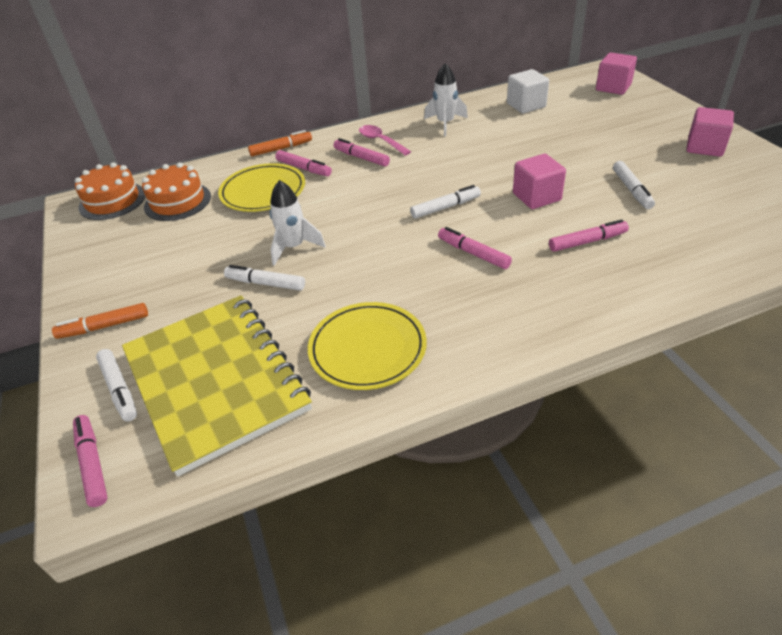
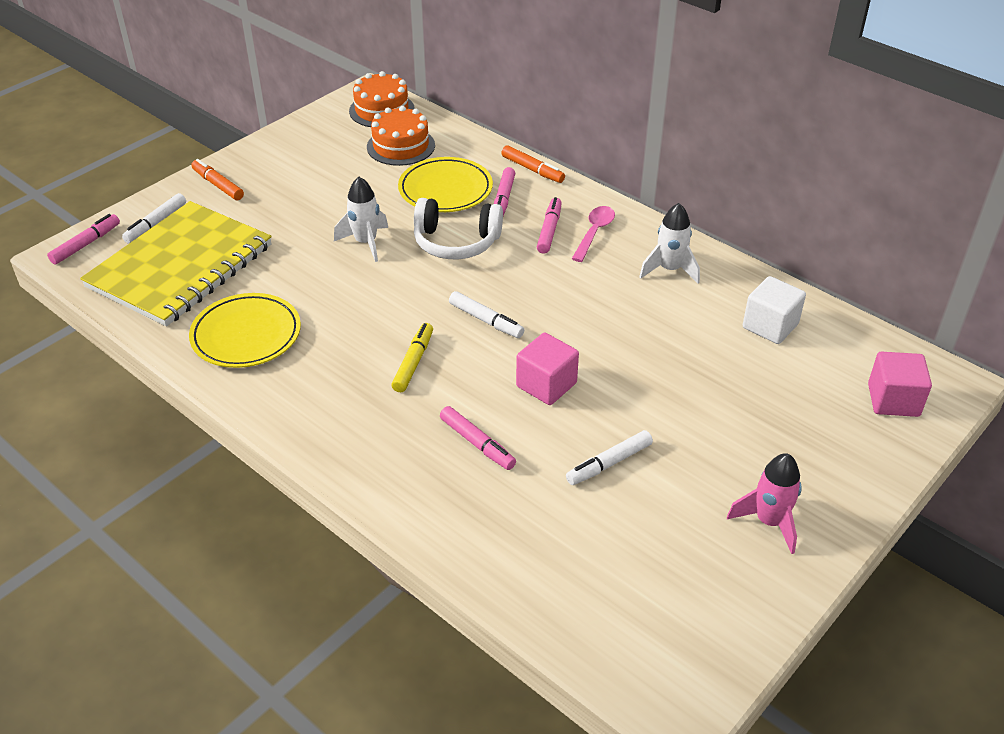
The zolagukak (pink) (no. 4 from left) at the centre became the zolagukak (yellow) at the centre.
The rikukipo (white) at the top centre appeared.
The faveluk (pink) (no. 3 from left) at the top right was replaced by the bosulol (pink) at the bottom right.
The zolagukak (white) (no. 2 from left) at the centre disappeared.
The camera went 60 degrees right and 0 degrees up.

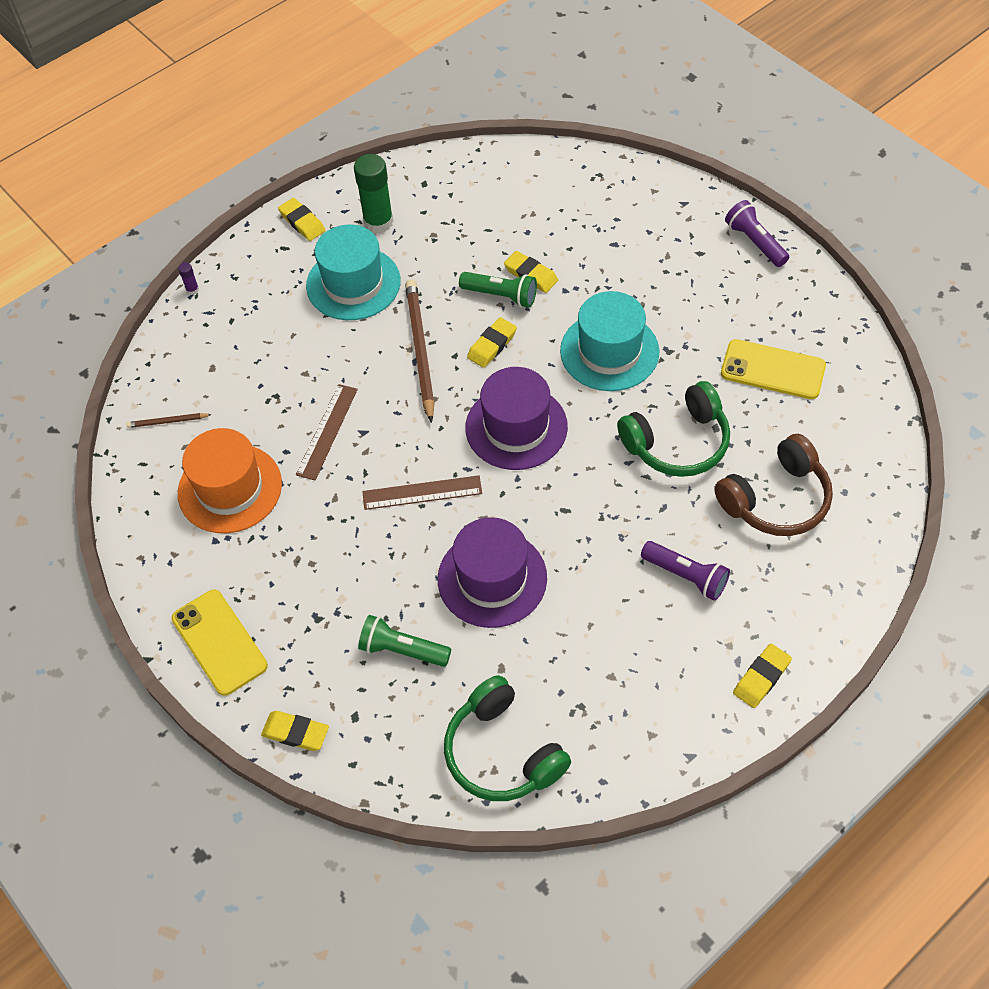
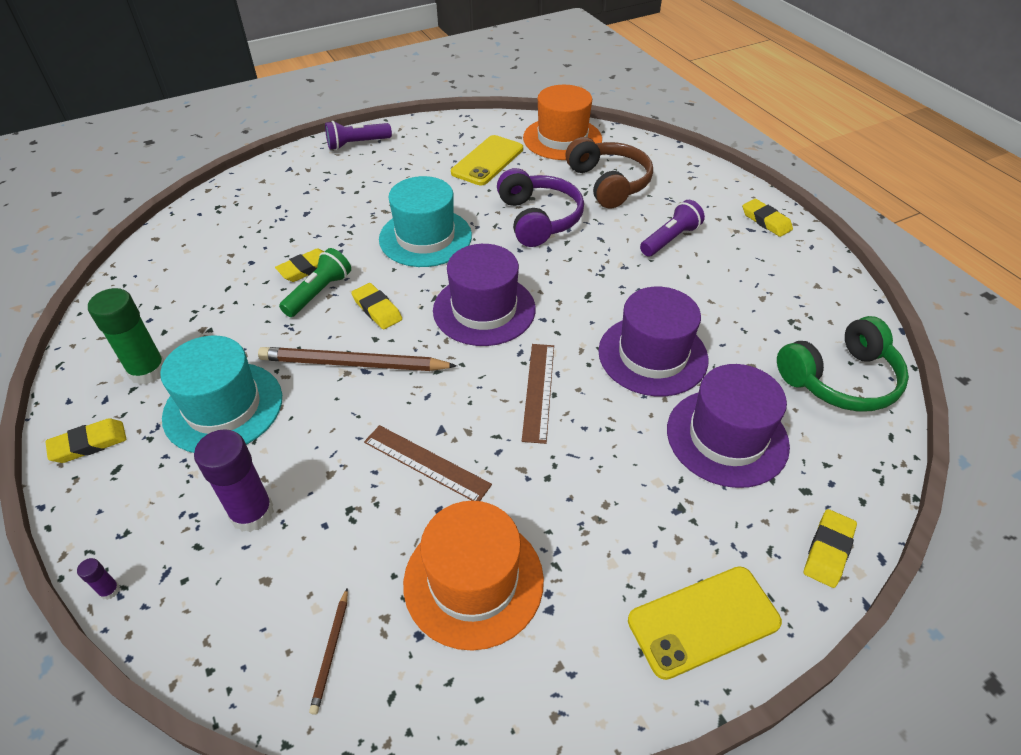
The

######

Return the listing above word for word, with the pictures removed.

= SOLUTION BELOW =
The zolagukak (pink) (no. 4 from left) at the centre became the zolagukak (yellow) at the centre.
The rikukipo (white) at the top centre appeared.
The faveluk (pink) (no. 3 from left) at the top right was replaced by the bosulol (pink) at the bottom right.
The zolagukak (white) (no. 2 from left) at the centre disappeared.
The camera went 60 degrees right and 0 degrees up.

The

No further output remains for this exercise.